Task prompt
Repeat nothing but the lines below running from the one containing "camera: 50 degrees left, 10 degrees down" to the one containing "(377, 502) = (753, 403): none". Keep both end lines.
++++++++++
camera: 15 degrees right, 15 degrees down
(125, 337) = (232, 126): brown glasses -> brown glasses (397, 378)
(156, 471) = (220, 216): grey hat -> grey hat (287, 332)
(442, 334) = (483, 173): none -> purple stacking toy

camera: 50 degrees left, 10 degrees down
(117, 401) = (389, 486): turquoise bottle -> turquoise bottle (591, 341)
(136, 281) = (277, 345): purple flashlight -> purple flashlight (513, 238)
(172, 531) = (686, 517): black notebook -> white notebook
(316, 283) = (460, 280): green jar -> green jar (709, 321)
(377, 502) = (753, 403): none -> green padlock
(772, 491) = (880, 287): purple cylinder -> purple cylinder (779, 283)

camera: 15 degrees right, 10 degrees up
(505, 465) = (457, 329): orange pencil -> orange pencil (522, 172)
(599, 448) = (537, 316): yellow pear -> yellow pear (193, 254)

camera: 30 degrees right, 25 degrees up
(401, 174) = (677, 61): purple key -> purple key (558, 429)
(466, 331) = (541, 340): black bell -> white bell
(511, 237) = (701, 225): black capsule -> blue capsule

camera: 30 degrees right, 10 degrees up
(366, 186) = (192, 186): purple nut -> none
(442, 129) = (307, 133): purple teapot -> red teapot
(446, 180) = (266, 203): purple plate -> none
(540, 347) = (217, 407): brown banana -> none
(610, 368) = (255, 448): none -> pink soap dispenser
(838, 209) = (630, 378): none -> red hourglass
++++++++++
Answer for this exercise
camera: 50 degrees left, 10 degrees down
(117, 401) = (389, 486): turquoise bottle -> turquoise bottle (591, 341)
(136, 281) = (277, 345): purple flashlight -> purple flashlight (513, 238)
(172, 531) = (686, 517): black notebook -> white notebook
(316, 283) = (460, 280): green jar -> green jar (709, 321)
(377, 502) = (753, 403): none -> green padlock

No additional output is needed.